§ Task instructions:
Copy out, from the entries below, each line holding the string "that".

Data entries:
───

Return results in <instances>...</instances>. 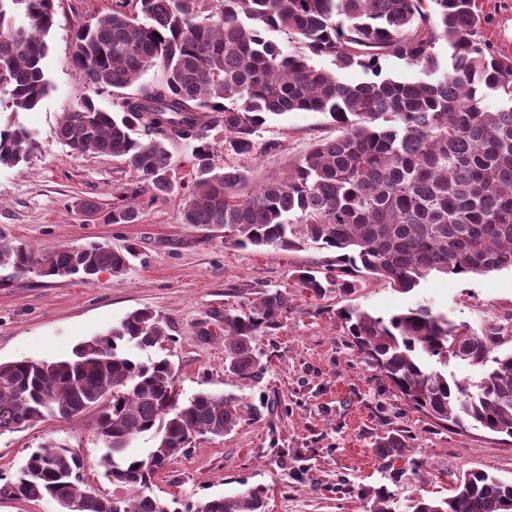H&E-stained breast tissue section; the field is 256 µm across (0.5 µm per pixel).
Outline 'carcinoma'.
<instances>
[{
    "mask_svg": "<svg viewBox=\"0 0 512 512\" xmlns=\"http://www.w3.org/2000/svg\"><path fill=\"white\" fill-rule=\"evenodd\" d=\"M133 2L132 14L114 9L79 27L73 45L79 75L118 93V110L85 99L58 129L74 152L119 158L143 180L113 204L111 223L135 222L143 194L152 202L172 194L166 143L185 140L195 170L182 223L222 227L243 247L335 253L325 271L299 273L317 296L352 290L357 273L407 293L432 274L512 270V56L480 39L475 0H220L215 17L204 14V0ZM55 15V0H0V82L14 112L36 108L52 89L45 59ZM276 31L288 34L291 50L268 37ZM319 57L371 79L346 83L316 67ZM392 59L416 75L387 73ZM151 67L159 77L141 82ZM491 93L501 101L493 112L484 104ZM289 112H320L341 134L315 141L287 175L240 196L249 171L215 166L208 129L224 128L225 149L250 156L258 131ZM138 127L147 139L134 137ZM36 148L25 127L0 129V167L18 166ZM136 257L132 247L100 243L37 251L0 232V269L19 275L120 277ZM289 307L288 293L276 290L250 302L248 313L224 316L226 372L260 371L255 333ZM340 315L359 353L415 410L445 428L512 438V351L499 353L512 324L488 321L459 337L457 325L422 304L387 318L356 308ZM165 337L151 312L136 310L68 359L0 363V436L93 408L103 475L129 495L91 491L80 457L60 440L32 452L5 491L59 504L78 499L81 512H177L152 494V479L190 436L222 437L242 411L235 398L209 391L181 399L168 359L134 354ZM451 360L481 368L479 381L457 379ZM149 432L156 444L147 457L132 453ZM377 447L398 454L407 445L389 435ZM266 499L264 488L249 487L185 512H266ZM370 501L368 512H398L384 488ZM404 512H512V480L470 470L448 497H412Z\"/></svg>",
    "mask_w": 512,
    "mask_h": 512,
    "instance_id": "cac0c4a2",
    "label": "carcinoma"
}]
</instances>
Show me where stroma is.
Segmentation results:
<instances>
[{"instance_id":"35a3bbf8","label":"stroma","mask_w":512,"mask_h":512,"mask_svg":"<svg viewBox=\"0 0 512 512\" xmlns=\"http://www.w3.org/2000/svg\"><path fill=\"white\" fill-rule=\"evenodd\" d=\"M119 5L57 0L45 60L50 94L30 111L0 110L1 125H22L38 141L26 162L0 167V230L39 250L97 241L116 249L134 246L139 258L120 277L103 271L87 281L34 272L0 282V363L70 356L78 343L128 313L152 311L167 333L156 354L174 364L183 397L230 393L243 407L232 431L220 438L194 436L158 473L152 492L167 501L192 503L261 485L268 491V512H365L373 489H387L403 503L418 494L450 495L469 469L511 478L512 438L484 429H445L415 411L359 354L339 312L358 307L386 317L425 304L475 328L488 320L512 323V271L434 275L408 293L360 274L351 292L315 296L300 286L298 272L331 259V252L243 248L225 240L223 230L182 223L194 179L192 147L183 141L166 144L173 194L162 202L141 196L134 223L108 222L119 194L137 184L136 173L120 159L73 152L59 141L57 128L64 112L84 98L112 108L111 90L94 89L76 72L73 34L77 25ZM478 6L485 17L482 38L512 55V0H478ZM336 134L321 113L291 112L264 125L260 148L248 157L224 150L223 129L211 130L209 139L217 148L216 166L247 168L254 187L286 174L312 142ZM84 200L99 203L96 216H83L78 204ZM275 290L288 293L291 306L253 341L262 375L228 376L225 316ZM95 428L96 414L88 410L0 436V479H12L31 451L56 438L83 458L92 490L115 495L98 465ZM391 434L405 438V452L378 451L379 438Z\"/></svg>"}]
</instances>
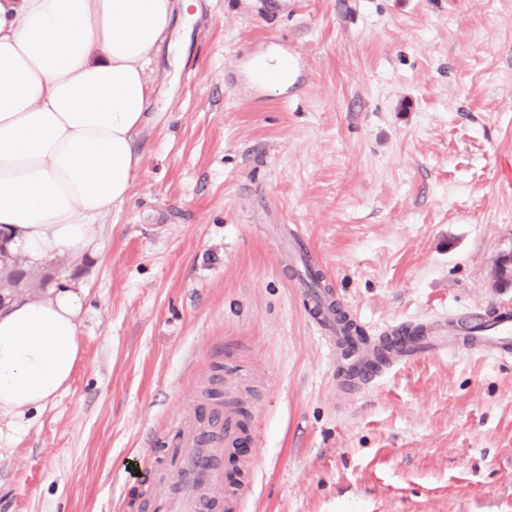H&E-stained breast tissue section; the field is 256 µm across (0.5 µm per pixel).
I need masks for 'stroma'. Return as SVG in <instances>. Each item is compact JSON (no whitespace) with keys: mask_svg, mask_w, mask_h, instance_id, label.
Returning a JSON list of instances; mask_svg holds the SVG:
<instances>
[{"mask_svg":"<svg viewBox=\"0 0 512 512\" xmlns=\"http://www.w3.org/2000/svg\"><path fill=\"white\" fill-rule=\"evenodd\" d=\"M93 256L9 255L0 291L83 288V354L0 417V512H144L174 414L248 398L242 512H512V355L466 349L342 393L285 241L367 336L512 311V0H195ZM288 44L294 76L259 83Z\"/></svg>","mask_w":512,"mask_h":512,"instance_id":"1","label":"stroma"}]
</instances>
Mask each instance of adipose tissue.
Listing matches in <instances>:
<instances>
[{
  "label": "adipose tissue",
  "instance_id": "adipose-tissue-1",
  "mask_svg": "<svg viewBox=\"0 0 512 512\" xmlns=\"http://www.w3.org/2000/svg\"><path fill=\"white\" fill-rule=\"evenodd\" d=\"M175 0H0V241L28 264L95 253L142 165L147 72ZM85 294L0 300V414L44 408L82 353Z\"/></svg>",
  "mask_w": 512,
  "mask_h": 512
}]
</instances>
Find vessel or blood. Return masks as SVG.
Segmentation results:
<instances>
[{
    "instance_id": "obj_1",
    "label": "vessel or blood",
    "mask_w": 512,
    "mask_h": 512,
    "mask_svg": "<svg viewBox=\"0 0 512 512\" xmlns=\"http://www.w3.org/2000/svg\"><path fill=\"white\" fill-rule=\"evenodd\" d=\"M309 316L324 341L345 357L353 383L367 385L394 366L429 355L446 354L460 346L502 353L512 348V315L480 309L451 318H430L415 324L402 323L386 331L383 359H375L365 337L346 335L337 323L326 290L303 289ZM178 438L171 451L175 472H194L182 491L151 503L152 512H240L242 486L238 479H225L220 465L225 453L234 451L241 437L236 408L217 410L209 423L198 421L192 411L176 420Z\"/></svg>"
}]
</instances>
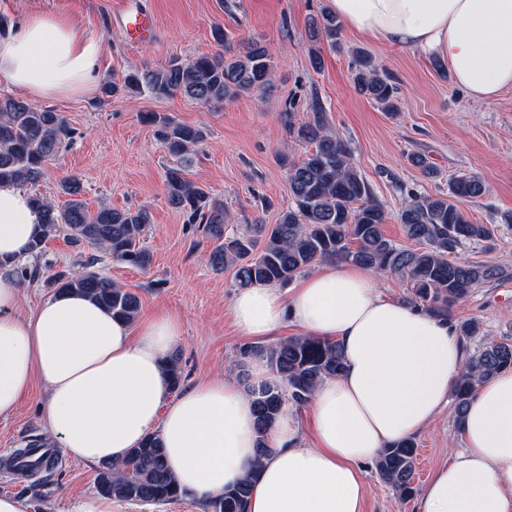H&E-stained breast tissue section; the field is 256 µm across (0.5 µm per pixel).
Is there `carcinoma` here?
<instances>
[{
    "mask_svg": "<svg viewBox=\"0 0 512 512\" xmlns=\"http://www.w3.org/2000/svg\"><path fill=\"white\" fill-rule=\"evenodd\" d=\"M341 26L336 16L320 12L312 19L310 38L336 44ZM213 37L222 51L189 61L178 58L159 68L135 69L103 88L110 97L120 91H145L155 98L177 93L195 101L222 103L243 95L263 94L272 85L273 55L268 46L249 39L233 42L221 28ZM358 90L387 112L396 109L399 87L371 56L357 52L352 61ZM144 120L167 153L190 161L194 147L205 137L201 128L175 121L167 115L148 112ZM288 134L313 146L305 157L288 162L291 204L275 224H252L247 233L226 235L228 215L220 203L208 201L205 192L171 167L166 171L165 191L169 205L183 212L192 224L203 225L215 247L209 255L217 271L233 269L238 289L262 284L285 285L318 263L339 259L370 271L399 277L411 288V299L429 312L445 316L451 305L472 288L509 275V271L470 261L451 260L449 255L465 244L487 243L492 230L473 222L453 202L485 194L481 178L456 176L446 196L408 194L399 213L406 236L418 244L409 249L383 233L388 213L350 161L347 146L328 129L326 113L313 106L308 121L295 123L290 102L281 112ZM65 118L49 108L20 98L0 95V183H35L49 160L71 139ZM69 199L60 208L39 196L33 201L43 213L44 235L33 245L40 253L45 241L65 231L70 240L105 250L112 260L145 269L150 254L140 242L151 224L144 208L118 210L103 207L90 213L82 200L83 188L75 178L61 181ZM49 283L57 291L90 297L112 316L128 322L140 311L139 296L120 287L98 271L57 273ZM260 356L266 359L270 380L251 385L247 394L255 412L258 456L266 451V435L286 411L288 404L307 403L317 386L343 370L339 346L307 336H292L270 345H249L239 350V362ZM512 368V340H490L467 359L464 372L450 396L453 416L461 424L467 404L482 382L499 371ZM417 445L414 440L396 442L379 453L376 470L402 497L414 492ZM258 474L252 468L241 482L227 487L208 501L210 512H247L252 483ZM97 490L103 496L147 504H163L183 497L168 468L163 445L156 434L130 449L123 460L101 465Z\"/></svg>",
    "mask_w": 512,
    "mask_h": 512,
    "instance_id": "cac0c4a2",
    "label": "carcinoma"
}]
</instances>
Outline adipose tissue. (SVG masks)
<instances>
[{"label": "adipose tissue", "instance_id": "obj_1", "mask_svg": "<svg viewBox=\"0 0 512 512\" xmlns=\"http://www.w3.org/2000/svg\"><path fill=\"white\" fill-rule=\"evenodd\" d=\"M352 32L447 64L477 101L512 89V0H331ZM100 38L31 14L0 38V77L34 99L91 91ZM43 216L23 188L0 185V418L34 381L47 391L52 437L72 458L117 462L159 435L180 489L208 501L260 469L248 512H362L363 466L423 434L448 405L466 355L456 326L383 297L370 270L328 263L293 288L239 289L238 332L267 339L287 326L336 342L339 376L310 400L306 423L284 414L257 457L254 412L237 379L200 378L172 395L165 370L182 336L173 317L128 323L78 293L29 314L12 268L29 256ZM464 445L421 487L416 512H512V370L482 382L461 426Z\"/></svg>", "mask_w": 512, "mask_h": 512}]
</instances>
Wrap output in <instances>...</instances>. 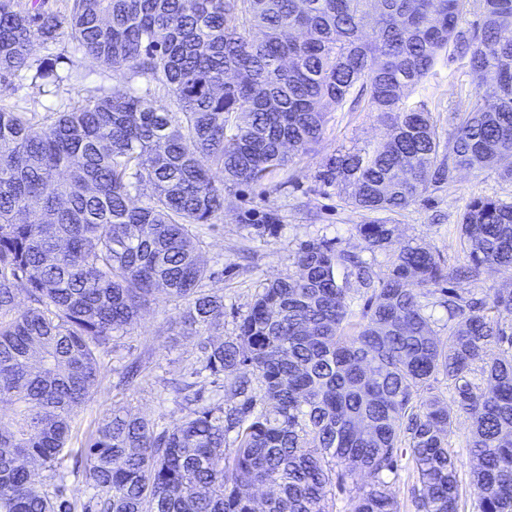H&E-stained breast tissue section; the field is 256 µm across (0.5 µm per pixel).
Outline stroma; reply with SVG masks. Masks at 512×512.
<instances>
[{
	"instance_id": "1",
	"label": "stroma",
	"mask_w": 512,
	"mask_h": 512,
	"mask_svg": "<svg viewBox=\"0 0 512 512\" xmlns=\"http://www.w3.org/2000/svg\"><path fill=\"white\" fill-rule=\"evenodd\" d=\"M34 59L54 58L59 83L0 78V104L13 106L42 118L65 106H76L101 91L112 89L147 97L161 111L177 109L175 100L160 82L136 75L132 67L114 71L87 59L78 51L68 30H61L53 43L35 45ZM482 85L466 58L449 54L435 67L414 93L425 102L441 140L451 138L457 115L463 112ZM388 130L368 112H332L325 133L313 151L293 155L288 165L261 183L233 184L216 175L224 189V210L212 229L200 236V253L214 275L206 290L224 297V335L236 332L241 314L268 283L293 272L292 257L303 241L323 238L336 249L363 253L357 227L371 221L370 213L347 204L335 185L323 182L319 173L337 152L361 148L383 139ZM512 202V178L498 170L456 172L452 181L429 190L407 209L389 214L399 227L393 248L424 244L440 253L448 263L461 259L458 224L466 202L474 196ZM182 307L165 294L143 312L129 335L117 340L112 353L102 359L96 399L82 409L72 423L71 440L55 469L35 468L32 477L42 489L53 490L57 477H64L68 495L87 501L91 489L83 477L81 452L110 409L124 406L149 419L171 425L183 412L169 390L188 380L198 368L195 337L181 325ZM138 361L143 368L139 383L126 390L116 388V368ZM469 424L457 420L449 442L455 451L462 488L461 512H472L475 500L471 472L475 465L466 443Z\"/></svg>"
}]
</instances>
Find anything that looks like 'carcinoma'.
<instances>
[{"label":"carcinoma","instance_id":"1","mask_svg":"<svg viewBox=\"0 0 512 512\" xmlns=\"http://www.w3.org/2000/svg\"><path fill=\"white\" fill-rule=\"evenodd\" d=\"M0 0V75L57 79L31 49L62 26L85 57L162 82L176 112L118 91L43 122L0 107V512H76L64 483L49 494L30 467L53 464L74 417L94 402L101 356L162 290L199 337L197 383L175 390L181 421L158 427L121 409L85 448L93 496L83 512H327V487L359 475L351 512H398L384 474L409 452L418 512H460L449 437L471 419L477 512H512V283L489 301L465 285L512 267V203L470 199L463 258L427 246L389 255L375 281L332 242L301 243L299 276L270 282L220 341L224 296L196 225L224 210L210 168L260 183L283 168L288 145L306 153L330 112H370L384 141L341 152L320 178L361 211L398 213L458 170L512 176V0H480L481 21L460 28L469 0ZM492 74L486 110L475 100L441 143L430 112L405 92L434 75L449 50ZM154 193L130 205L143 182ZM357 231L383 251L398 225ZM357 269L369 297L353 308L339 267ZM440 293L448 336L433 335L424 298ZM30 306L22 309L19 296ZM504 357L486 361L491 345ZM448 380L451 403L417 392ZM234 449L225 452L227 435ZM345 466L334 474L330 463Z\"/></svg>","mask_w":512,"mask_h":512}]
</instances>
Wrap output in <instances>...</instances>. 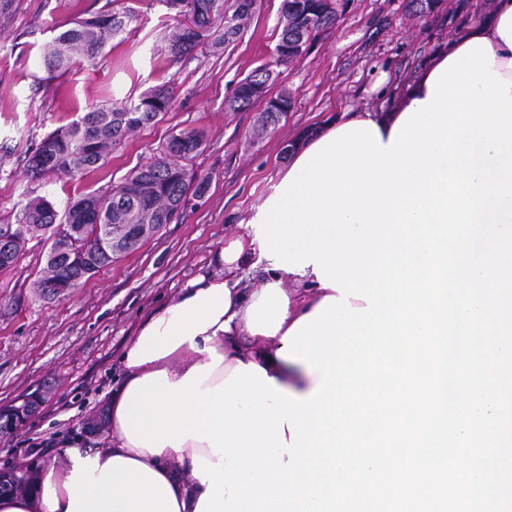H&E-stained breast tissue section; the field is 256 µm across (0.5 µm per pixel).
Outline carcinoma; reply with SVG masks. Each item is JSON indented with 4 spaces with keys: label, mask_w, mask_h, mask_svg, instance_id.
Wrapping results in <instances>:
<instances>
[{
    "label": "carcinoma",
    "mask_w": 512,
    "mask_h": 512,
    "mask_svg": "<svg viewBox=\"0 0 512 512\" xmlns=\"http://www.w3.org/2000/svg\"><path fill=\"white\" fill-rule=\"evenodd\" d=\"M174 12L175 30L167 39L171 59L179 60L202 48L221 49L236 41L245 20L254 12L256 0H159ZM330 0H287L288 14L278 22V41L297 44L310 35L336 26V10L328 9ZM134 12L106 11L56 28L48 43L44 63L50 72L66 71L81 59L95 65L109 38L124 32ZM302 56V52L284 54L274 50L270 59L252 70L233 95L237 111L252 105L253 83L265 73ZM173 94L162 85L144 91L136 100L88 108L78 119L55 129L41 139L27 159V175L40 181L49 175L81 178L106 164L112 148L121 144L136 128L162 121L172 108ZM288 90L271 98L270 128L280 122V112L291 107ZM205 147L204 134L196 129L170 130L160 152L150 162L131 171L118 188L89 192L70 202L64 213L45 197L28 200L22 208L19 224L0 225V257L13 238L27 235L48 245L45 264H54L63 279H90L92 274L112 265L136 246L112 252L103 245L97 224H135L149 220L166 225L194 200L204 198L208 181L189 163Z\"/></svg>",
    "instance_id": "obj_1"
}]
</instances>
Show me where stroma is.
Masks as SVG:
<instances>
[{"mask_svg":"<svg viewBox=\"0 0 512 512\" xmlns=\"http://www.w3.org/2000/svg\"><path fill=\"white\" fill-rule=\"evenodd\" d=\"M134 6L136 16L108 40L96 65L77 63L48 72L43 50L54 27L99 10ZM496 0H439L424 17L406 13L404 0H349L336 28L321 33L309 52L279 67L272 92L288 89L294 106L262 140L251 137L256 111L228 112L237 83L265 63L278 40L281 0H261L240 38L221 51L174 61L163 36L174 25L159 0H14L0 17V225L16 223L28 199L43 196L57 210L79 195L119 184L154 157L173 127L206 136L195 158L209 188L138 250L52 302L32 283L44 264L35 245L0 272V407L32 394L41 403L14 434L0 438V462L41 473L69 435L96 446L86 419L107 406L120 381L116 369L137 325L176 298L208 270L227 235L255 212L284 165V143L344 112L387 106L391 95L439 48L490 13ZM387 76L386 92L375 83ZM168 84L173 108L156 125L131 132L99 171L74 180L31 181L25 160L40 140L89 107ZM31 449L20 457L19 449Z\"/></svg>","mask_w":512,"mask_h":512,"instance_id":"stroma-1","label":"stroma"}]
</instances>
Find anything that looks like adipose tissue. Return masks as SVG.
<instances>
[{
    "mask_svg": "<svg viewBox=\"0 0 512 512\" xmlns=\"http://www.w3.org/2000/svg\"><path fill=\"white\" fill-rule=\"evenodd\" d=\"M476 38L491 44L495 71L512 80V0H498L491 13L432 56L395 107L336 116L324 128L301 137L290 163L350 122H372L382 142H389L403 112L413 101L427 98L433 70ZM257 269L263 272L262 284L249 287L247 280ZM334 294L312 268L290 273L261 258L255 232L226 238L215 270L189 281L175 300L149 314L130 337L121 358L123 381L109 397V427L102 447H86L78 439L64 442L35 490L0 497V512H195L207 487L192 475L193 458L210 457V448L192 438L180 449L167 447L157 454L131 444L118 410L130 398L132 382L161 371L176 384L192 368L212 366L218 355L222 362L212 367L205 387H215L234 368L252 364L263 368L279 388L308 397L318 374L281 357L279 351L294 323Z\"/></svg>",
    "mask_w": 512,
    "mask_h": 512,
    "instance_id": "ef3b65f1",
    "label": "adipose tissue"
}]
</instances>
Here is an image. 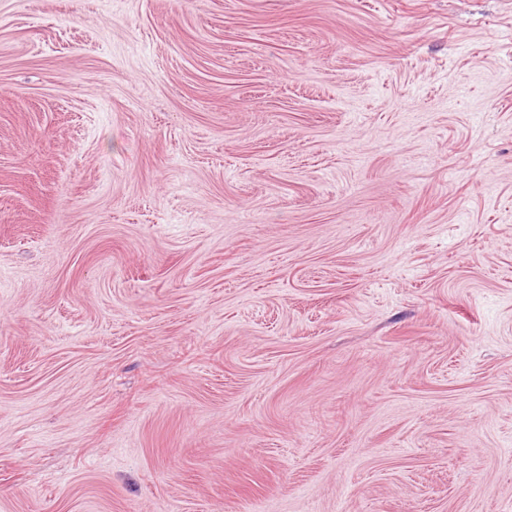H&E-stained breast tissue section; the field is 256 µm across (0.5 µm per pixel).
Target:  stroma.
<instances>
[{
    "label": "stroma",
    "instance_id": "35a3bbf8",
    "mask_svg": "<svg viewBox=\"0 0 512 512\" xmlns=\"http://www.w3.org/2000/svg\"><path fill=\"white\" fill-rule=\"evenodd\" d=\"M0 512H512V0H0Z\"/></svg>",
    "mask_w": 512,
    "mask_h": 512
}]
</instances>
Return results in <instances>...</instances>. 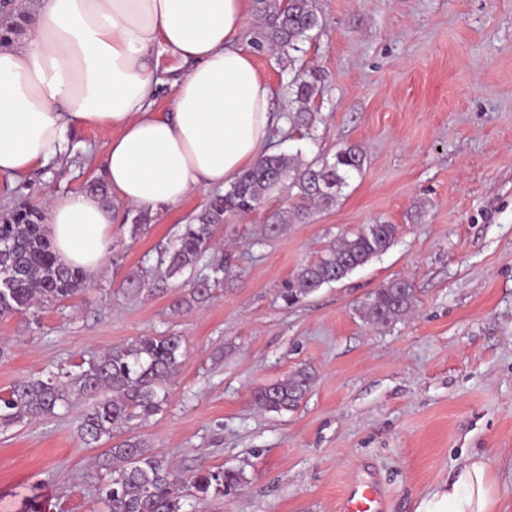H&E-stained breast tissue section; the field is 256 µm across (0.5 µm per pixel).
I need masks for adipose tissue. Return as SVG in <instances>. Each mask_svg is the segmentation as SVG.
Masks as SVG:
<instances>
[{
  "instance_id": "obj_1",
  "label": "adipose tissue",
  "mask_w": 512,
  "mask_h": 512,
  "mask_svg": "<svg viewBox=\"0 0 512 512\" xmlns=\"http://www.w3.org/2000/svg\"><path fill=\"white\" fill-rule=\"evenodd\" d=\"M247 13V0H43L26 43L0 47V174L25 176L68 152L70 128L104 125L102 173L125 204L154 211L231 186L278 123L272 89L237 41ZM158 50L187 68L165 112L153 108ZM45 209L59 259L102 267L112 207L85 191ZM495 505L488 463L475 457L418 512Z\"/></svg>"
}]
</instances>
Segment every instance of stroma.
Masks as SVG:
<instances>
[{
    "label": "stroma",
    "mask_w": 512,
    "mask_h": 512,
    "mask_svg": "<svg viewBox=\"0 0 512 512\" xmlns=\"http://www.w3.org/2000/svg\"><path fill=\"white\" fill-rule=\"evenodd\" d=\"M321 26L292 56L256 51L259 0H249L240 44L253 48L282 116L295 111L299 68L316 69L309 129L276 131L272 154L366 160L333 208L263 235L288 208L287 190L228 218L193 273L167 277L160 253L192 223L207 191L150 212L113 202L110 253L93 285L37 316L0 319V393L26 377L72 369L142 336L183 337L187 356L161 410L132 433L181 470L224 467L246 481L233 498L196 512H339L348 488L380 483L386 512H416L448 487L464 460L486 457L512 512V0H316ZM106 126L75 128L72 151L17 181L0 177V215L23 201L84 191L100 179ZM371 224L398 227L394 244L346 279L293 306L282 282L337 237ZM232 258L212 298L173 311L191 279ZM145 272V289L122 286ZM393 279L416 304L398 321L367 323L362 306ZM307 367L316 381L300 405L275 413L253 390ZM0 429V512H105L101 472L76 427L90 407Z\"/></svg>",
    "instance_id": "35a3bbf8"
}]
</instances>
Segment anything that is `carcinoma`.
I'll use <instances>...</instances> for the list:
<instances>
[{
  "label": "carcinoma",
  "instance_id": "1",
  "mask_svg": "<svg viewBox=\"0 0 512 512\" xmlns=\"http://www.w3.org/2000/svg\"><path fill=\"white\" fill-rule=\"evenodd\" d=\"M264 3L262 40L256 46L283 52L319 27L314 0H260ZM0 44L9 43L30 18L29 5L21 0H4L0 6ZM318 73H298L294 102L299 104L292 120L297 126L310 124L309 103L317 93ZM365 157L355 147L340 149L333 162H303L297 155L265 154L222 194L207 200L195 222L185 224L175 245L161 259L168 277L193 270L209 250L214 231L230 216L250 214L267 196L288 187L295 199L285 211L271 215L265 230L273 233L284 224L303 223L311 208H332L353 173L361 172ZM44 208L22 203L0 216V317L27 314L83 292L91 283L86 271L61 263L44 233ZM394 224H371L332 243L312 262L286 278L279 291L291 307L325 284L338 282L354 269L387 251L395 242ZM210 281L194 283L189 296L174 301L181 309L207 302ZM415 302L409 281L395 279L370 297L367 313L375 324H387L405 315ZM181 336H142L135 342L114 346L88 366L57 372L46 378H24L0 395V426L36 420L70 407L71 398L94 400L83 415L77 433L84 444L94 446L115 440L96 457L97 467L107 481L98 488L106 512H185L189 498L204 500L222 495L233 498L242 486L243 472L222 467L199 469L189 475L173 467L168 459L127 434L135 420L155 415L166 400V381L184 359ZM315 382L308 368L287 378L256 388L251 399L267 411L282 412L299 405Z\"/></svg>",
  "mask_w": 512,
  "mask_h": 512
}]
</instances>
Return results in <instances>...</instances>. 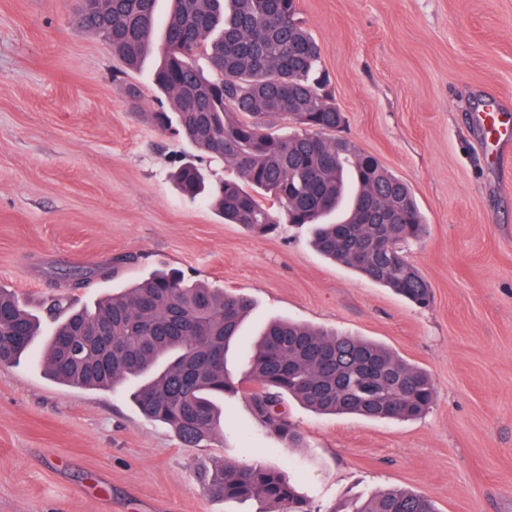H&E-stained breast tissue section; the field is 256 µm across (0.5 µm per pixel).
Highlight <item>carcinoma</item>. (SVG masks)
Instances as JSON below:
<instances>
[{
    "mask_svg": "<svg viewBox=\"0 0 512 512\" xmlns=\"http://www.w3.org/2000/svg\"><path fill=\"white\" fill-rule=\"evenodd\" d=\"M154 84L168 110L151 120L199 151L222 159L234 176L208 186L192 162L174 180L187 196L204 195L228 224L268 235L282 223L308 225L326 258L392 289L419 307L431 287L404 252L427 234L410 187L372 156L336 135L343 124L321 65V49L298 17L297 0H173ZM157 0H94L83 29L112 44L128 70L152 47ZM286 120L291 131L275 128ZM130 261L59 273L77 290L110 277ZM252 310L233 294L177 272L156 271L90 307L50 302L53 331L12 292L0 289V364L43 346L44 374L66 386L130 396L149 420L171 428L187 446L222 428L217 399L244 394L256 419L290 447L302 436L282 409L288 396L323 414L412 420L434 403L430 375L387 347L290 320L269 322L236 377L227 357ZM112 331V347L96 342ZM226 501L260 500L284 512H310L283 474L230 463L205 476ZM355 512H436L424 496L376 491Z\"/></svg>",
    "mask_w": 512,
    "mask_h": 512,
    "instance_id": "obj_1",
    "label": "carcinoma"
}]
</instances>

───

§ Output of the task:
Find anything that looks like 'carcinoma'.
Find anything that looks like adipose tissue. Return masks as SVG.
Segment anything that is `carcinoma`.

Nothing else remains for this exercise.